Problem to work on => Write out all the data verbatim. Skip images.

Source material =>
|---|
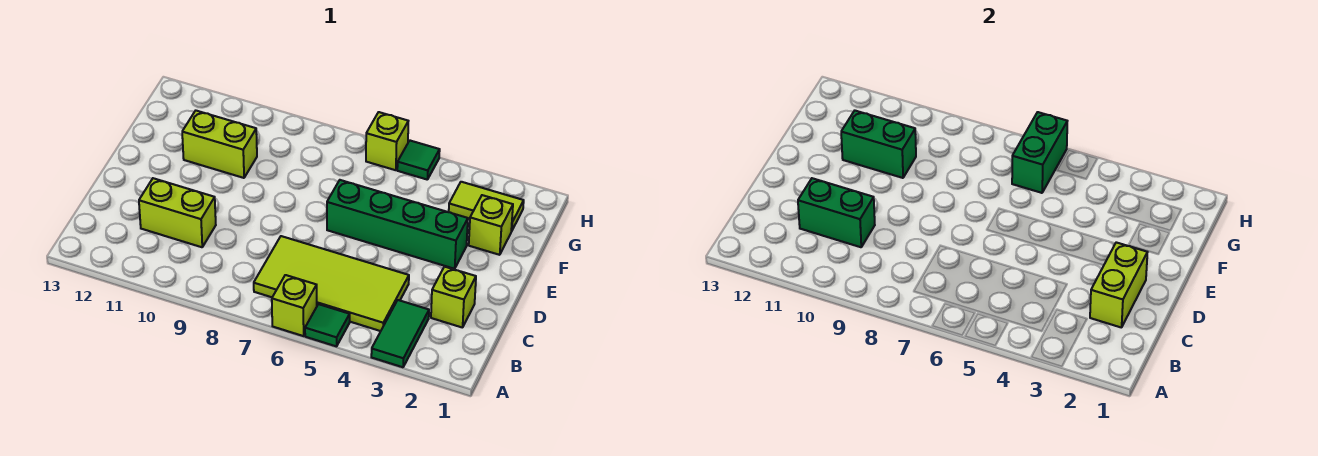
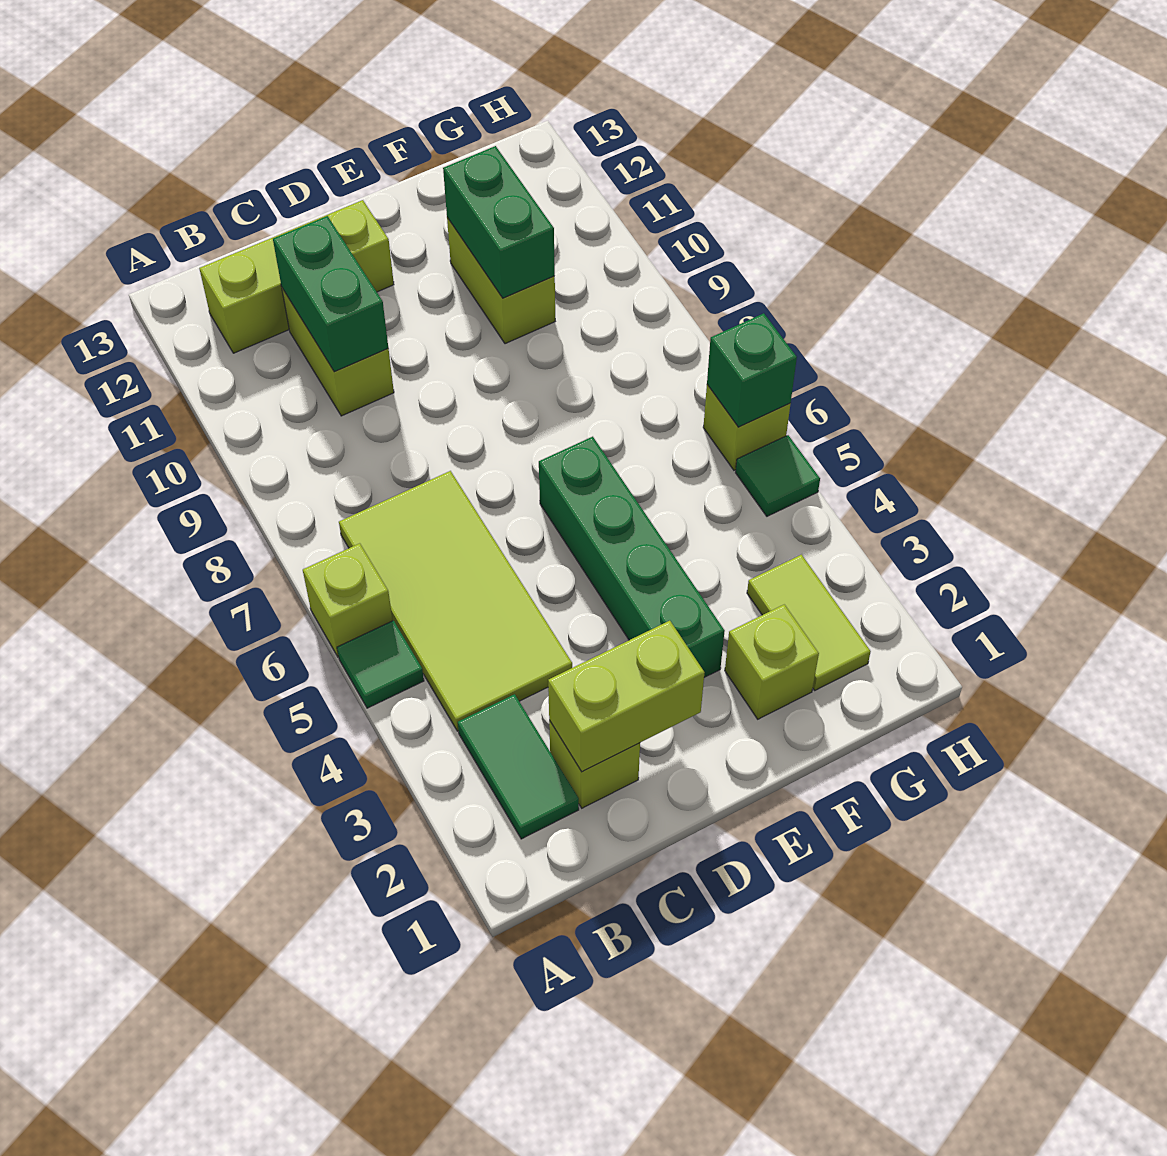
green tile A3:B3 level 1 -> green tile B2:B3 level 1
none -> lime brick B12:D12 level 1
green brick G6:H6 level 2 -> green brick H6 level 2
|---|
Result of this task =>
green tile A3:B3 level 1 -> green tile B2:B3 level 1
none -> lime brick B12:D12 level 1
green brick G6:H6 level 2 -> green brick H6 level 2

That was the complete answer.